What needs to be done:
An exact transcript of every entry is required, without any of the pictures.

Dataset entries
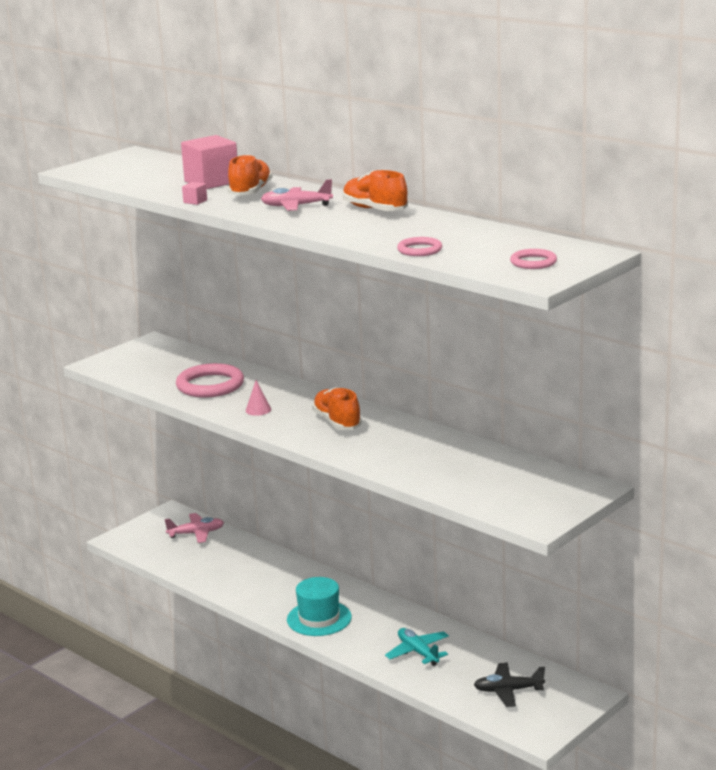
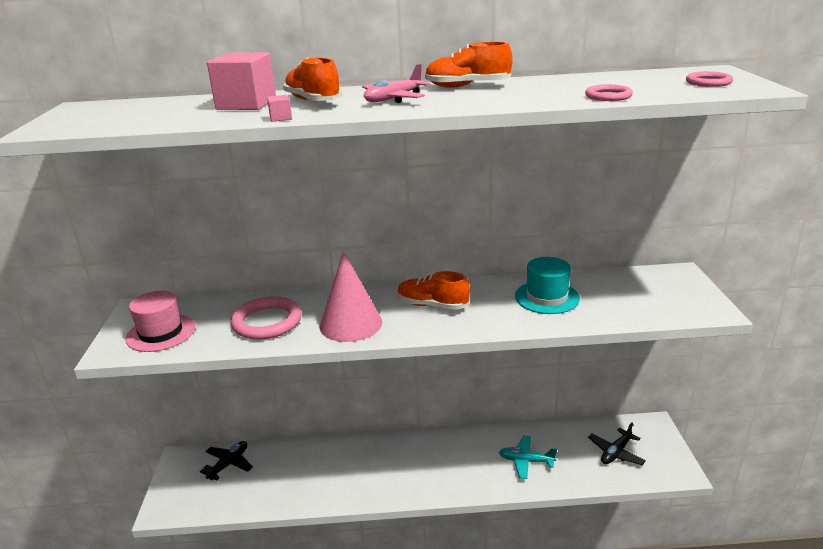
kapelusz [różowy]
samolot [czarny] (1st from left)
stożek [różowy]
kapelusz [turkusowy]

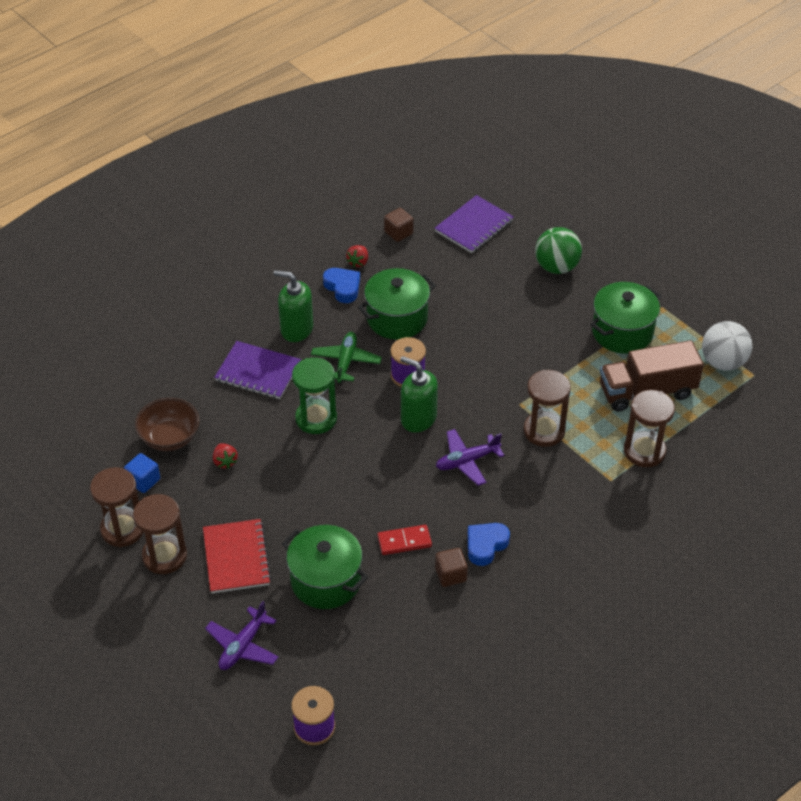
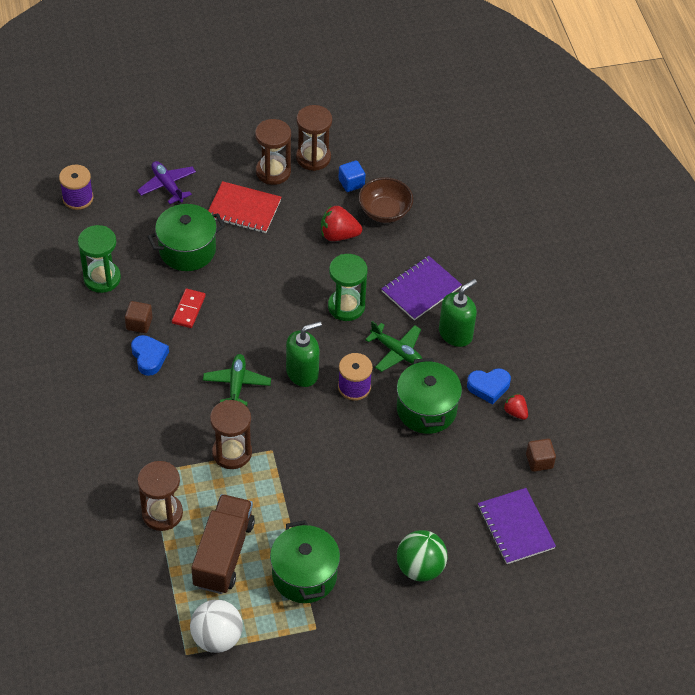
klepsydra [zielony] (1st from left)
samolot [zielony] (1st from left)
truskawka [czerwony] (1st from left)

Solution to the problem:
kapelusz [różowy]
samolot [czarny] (1st from left)
stożek [różowy]
kapelusz [turkusowy]

klepsydra [zielony] (1st from left)
samolot [zielony] (1st from left)
truskawka [czerwony] (1st from left)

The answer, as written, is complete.